━━ Exercise material

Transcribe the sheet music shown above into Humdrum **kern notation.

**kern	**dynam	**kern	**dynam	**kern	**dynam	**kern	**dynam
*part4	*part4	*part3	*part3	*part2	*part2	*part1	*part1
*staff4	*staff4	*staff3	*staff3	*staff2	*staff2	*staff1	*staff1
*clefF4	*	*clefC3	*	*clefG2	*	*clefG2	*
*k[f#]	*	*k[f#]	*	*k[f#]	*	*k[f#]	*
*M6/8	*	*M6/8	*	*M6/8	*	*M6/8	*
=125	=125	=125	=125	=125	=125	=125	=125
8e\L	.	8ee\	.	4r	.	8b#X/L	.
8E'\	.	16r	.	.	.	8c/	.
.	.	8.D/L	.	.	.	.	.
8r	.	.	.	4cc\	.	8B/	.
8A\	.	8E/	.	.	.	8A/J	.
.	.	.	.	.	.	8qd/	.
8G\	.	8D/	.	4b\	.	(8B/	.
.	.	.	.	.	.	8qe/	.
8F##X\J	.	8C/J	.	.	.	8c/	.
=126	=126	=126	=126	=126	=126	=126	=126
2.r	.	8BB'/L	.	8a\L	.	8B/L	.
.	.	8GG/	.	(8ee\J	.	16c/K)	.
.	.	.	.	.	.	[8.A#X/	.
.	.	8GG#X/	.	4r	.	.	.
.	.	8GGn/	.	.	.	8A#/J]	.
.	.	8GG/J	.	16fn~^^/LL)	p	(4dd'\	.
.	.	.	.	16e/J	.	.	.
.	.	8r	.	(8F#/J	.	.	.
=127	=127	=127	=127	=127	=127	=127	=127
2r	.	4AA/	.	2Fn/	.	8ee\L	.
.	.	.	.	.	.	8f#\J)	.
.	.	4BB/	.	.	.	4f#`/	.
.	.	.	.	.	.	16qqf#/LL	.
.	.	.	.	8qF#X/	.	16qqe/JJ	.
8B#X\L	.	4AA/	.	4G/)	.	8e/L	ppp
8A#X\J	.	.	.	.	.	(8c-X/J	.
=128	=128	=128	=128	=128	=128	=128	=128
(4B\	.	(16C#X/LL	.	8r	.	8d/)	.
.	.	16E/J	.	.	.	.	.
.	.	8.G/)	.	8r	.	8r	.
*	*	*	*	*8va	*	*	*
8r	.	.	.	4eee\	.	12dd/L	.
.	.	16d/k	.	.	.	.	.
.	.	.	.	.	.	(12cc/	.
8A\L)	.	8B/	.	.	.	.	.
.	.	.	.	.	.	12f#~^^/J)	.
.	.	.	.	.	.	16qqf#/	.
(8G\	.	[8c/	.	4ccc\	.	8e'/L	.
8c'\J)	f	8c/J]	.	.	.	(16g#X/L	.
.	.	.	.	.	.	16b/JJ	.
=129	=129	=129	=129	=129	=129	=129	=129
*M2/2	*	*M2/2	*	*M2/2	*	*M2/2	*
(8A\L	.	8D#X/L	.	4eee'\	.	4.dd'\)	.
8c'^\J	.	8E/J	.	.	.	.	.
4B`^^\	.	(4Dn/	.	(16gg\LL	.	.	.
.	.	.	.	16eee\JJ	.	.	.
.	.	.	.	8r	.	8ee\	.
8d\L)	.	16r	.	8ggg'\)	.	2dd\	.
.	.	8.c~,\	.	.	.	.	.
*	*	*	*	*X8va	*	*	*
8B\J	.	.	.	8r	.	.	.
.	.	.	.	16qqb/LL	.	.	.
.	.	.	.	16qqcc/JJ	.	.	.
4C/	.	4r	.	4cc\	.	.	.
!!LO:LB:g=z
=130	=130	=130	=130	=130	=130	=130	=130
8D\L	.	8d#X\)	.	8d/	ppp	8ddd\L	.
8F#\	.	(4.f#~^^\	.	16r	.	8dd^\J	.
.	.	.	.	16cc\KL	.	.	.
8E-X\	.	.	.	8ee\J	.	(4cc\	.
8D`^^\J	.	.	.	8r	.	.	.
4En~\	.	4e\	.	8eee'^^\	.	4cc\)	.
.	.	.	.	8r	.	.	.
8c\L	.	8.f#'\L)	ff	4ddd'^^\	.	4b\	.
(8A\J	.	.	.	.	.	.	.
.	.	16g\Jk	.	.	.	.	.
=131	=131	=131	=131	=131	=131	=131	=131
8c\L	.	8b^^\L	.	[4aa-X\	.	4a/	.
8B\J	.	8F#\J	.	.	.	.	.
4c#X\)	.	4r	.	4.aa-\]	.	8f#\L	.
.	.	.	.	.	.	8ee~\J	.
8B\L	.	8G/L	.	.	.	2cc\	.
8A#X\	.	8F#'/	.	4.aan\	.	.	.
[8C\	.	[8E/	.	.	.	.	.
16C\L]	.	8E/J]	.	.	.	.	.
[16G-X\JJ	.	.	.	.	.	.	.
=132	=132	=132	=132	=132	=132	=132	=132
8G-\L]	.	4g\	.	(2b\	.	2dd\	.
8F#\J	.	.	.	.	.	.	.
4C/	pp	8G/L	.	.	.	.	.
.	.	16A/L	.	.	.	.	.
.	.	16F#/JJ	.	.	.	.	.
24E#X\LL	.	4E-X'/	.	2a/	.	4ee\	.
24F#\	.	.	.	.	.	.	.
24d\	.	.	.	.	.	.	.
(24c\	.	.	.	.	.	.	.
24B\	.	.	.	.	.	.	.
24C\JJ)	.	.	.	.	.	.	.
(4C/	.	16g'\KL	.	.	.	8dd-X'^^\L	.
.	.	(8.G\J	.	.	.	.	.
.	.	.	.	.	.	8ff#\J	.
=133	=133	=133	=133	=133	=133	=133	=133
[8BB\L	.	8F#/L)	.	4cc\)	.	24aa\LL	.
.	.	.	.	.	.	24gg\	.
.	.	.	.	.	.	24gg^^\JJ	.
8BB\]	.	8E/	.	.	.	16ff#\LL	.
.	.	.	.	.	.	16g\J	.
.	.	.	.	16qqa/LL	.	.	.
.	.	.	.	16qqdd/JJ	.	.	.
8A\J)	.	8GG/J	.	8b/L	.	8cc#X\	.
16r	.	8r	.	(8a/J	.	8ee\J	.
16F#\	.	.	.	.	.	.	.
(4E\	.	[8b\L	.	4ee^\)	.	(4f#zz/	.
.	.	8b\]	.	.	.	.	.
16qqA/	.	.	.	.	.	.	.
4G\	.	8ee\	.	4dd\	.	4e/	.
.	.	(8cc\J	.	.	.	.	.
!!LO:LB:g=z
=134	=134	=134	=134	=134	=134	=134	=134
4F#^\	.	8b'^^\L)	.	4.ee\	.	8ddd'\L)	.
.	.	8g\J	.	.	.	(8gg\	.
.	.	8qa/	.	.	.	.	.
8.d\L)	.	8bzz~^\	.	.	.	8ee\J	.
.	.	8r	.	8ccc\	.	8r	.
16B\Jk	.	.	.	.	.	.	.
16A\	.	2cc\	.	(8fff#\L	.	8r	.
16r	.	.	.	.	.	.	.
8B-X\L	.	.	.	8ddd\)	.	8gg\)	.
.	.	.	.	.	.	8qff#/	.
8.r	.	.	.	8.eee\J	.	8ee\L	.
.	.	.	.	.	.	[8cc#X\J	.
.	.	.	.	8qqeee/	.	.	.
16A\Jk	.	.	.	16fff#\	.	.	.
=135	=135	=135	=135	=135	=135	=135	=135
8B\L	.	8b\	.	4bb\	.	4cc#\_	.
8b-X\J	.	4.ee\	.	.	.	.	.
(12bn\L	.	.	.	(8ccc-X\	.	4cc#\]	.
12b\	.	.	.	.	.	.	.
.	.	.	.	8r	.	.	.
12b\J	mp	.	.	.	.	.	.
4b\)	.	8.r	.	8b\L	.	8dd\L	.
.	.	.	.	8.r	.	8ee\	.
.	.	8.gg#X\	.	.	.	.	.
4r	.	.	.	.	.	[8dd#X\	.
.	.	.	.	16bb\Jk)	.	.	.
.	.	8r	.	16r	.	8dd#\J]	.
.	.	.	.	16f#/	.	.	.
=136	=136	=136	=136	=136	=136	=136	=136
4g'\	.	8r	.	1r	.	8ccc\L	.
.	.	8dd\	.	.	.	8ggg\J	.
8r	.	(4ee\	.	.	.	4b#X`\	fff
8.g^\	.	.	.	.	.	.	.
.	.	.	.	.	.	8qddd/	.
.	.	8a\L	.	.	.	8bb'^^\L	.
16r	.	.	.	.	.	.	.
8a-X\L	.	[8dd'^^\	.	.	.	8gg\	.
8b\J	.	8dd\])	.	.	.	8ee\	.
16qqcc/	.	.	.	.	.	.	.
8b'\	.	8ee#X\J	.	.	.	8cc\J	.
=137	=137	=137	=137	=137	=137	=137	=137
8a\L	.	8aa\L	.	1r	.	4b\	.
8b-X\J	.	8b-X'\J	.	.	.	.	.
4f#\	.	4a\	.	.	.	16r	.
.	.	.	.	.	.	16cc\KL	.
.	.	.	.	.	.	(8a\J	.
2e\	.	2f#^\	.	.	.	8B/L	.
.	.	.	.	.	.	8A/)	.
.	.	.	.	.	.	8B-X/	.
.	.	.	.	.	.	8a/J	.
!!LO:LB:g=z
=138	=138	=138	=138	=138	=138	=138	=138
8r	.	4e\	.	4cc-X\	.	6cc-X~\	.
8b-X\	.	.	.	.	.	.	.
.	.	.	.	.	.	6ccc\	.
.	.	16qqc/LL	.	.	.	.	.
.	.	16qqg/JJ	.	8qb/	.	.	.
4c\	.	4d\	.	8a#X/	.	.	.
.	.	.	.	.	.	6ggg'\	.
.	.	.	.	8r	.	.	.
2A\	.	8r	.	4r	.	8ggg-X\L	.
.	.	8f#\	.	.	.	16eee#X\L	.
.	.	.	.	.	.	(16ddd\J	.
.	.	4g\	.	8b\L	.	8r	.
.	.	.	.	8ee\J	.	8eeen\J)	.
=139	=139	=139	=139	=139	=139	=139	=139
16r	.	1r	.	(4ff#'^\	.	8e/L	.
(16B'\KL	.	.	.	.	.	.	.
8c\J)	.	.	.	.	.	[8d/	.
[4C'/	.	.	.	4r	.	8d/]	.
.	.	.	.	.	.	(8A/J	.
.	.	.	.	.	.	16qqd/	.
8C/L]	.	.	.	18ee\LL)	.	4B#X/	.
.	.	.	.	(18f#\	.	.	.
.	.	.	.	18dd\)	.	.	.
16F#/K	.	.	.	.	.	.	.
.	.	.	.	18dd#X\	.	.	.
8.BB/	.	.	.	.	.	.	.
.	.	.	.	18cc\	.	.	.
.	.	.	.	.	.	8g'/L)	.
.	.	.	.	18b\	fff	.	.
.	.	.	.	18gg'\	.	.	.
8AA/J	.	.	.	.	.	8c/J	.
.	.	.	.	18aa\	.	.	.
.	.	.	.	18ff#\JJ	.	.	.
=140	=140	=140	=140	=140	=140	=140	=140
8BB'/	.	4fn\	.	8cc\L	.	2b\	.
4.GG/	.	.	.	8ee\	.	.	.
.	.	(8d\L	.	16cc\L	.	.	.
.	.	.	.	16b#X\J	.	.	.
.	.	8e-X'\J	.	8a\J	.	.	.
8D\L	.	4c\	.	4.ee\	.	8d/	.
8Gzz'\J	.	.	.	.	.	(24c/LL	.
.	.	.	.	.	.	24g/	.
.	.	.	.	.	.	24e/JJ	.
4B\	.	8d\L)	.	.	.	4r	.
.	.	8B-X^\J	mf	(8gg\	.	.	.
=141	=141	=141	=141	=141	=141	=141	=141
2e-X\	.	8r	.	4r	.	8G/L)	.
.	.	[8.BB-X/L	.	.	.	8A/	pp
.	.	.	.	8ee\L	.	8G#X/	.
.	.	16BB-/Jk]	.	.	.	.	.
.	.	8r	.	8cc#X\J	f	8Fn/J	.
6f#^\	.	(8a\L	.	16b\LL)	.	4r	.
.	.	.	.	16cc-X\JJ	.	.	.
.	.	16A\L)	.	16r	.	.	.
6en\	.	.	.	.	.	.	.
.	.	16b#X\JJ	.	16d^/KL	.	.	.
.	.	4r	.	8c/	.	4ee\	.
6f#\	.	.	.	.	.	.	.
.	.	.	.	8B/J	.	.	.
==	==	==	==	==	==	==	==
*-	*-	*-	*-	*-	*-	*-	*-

━━━━

How many lines in the items above contain the string "kern"? Reply with the number alone.

■ **Result of the exercise**: 2